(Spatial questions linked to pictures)
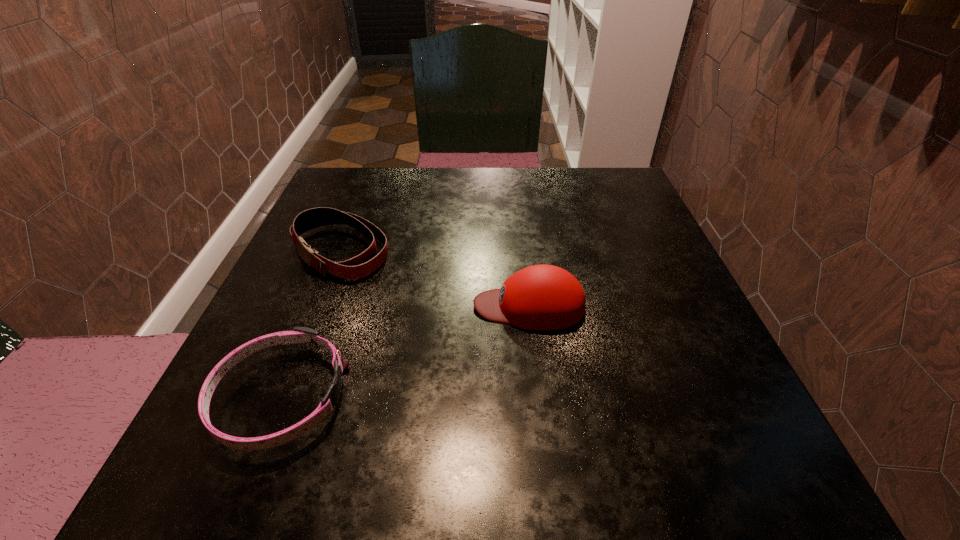
Where is `the rightmost object`? This screenshot has width=960, height=540. the rightmost object is located at coordinates [x=542, y=297].

What are the coordinates of `baseball cap` in the screenshot? It's located at (x=542, y=297).

In order to click on the farther dog collar in this screenshot , I will do `click(362, 265)`.

Locate an element on the screen. This screenshot has width=960, height=540. the farthest object is located at coordinates (362, 265).

Where is `the nearer dog collar`? the nearer dog collar is located at coordinates (299, 334).

Locate an element on the screen. This screenshot has height=540, width=960. the shorter dog collar is located at coordinates (299, 334).

The image size is (960, 540). Identify the location of vacant space positioned 0.280m on the front-facing side of the second farthest object. (314, 306).

Where is `free location located 0.070m on the front-facing side of the second farthest object`? The height and width of the screenshot is (540, 960). free location located 0.070m on the front-facing side of the second farthest object is located at coordinates (434, 306).

Locate an element on the screen. vacant area located 0.180m on the front-facing side of the second farthest object is located at coordinates (371, 306).

Locate an element on the screen. vacant point located on the front of the farthest object is located at coordinates click(251, 481).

The exercise » Output every line of the items above as a Markdown table with the columns Row and Line, numbering the rows and skipping blank lines. Leave the pictures out.

The reply »
| Row | Line |
|---|---|
| 1 | Where is `the rightmost object`? This screenshot has width=960, height=540. the rightmost object is located at coordinates [x=542, y=297]. |
| 2 | What are the coordinates of `baseball cap` in the screenshot? It's located at (x=542, y=297). |
| 3 | In order to click on the farther dog collar in this screenshot , I will do `click(362, 265)`. |
| 4 | Locate an element on the screen. This screenshot has width=960, height=540. the farthest object is located at coordinates (362, 265). |
| 5 | Where is `the nearer dog collar`? the nearer dog collar is located at coordinates (299, 334). |
| 6 | Locate an element on the screen. This screenshot has height=540, width=960. the shorter dog collar is located at coordinates (299, 334). |
| 7 | The image size is (960, 540). Identify the location of vacant space positioned 0.280m on the front-facing side of the second farthest object. (314, 306). |
| 8 | Where is `free location located 0.070m on the front-facing side of the second farthest object`? The height and width of the screenshot is (540, 960). free location located 0.070m on the front-facing side of the second farthest object is located at coordinates (434, 306). |
| 9 | Locate an element on the screen. vacant area located 0.180m on the front-facing side of the second farthest object is located at coordinates (371, 306). |
| 10 | Locate an element on the screen. vacant point located on the front of the farthest object is located at coordinates click(251, 481). |